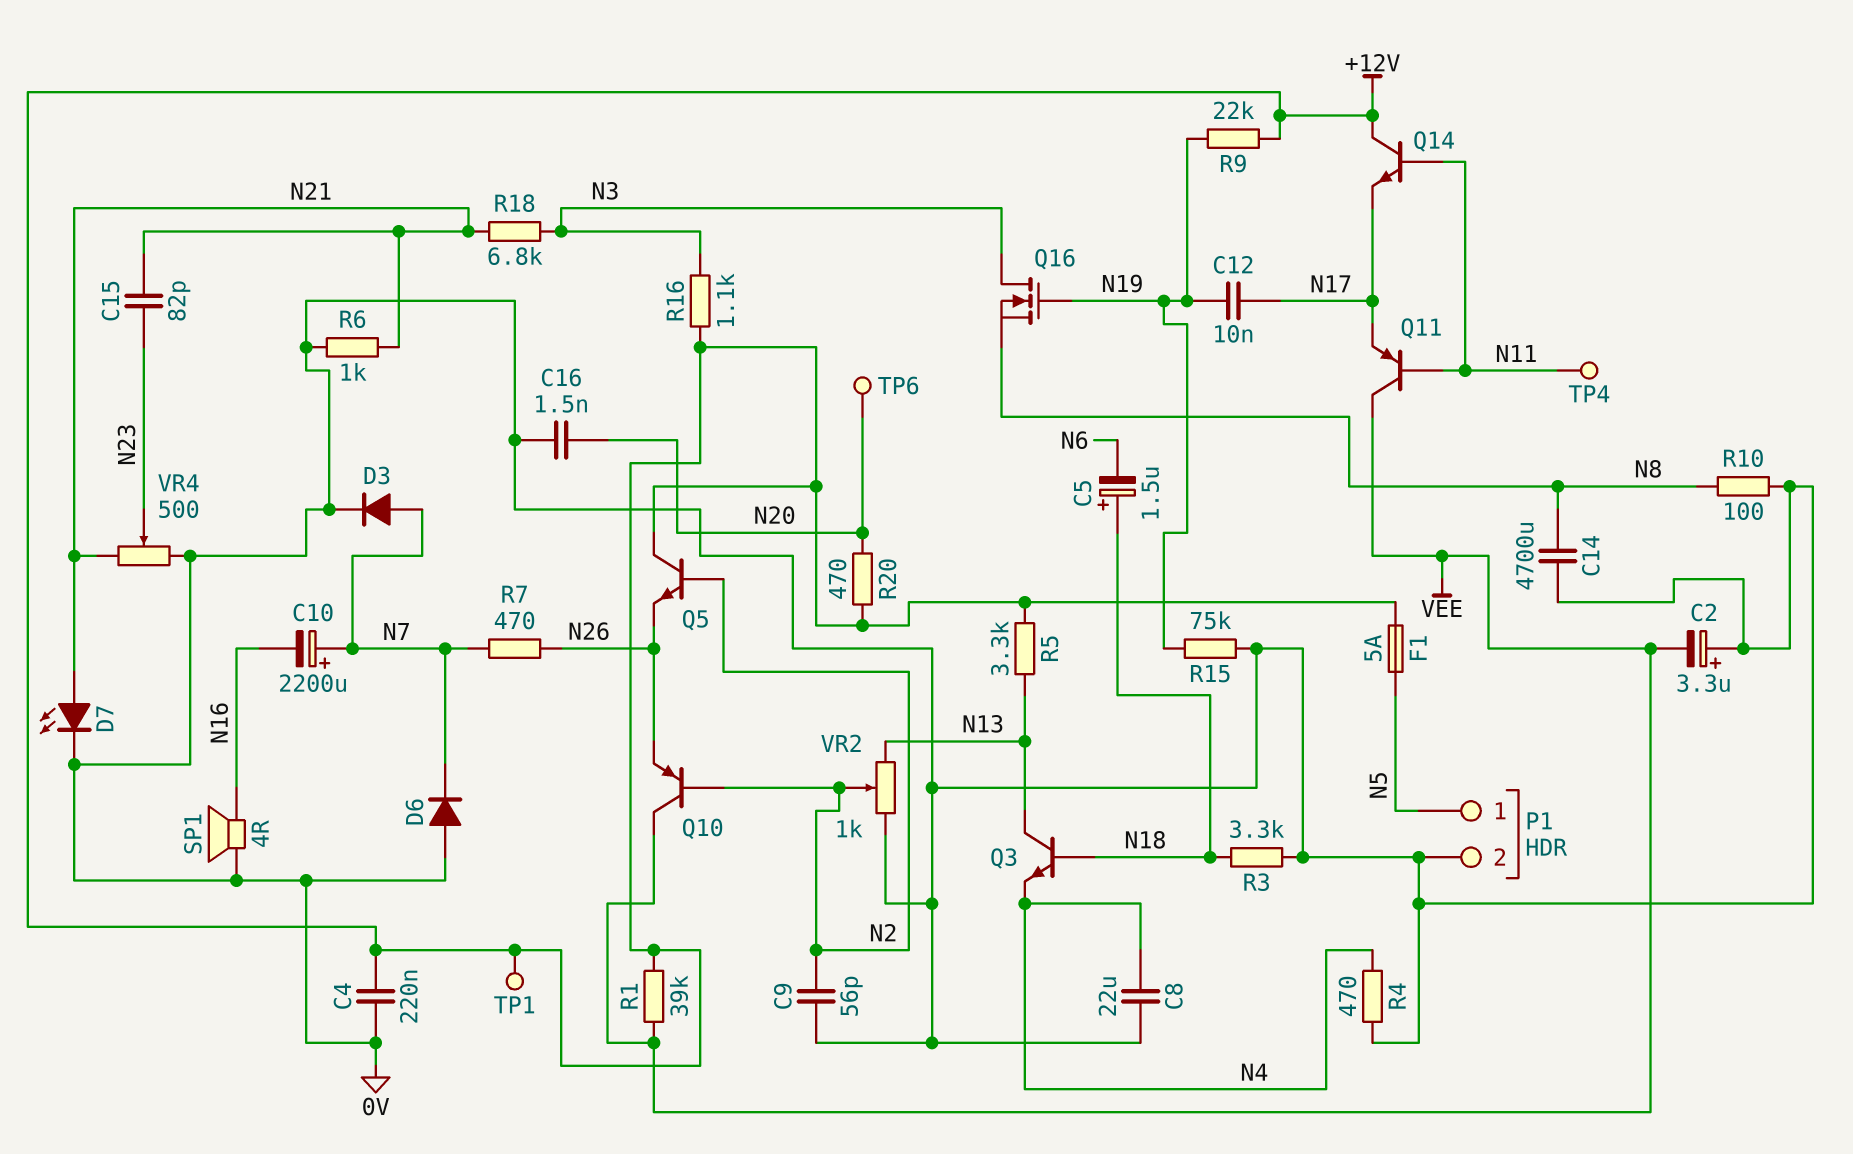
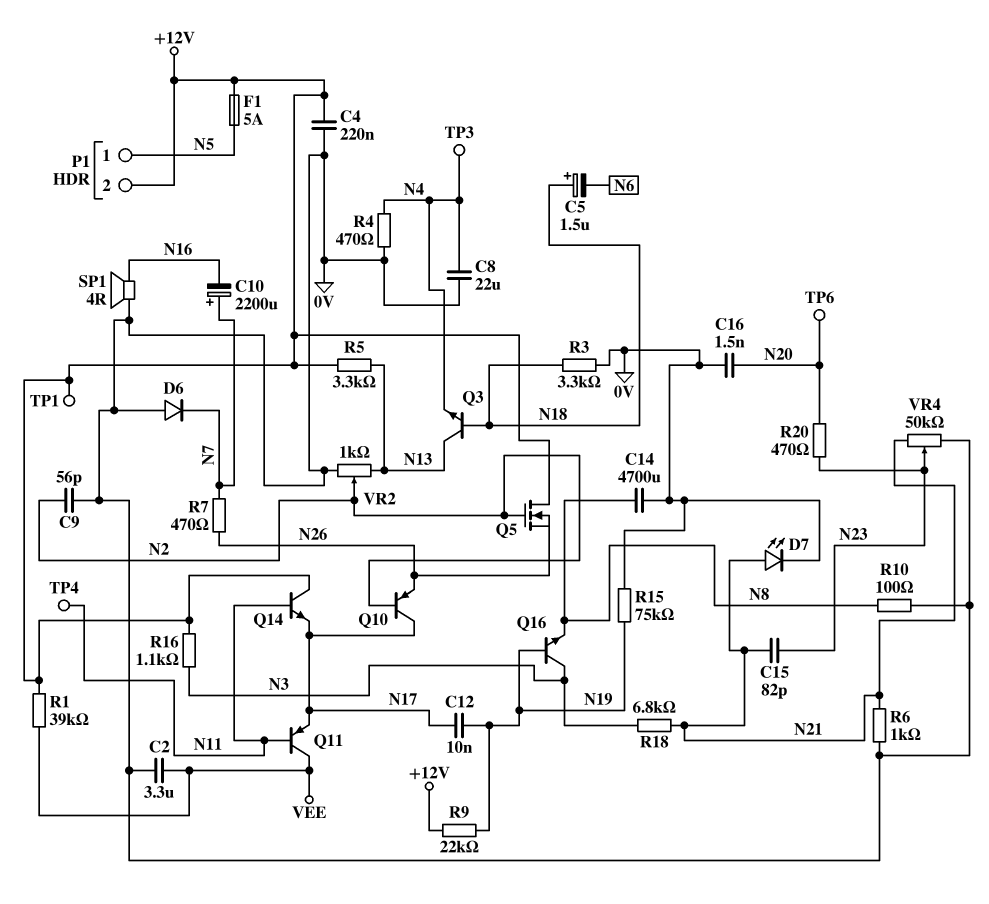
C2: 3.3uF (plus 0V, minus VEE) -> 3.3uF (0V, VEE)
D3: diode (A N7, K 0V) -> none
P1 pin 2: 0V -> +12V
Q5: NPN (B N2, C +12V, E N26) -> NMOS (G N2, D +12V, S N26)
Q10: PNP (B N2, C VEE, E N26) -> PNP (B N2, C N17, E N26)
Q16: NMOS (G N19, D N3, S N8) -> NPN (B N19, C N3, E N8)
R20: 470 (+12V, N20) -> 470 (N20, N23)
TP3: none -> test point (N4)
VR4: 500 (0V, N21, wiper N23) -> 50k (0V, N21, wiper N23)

....................

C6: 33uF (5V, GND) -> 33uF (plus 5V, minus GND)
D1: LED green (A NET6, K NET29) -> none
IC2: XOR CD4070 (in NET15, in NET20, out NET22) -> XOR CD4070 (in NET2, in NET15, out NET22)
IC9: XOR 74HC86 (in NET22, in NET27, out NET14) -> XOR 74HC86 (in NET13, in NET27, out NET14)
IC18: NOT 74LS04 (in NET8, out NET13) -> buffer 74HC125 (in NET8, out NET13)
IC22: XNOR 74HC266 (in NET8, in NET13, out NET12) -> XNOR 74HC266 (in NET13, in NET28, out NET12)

....................

### WORK TO COMPLETE
Give back, exactly as written, the stretch from the line with "D3: diode (A N7, K 0V) -> none" through the line with "VR4: 500 (0V, N21, wiper", and no other lines from the records above.

### RESPONSE AREA
D3: diode (A N7, K 0V) -> none
P1 pin 2: 0V -> +12V
Q5: NPN (B N2, C +12V, E N26) -> NMOS (G N2, D +12V, S N26)
Q10: PNP (B N2, C VEE, E N26) -> PNP (B N2, C N17, E N26)
Q16: NMOS (G N19, D N3, S N8) -> NPN (B N19, C N3, E N8)
R20: 470 (+12V, N20) -> 470 (N20, N23)
TP3: none -> test point (N4)
VR4: 500 (0V, N21, wiper N23) -> 50k (0V, N21, wiper N23)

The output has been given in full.